- _What you need to do_: Take every record and write it out again exactly, with no images included.
═══ Dataset ═══
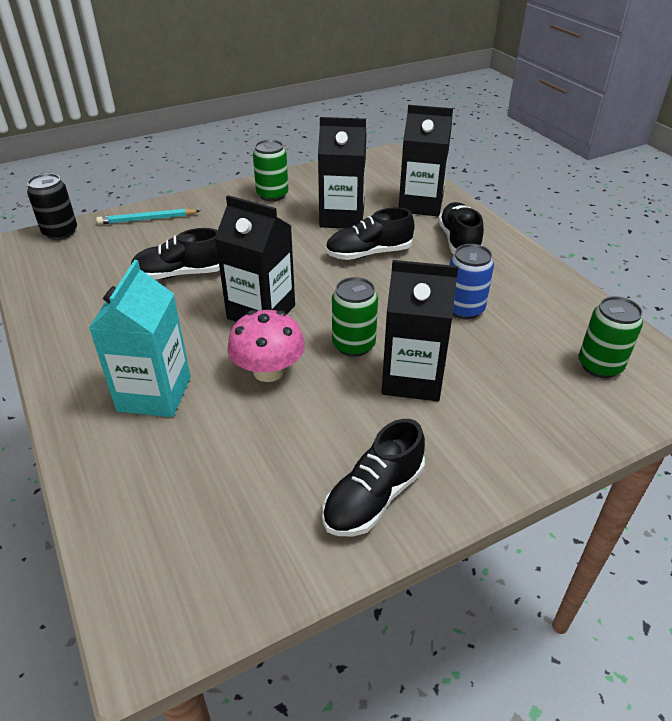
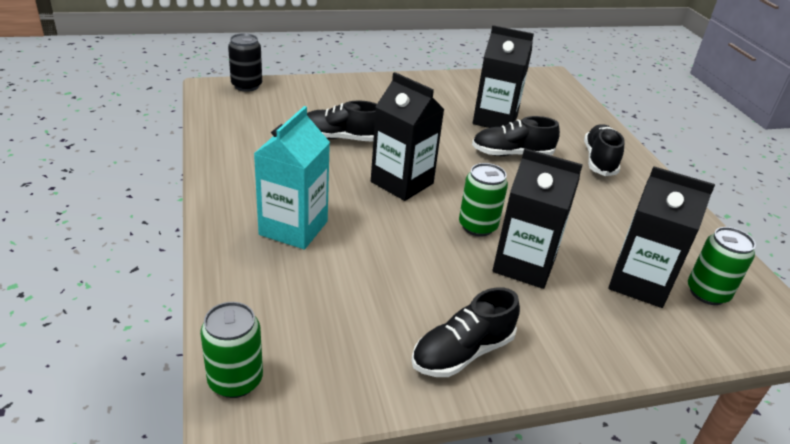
camera: 10 degrees right, 5 degrees down
turquoise pencil [96,208,200,225] -> none
pink mushroom [227,310,305,382] -> none
green can [253,140,288,202] -> green can moved to [200,302,263,398]
black carton [399,105,453,216] -> black carton moved to [608,166,715,308]
blue can [450,244,494,319] -> none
═══
- _Output of the task_:
camera: 10 degrees right, 5 degrees down
turquoise pencil [96,208,200,225] -> none
pink mushroom [227,310,305,382] -> none
green can [253,140,288,202] -> green can moved to [200,302,263,398]
black carton [399,105,453,216] -> black carton moved to [608,166,715,308]
blue can [450,244,494,319] -> none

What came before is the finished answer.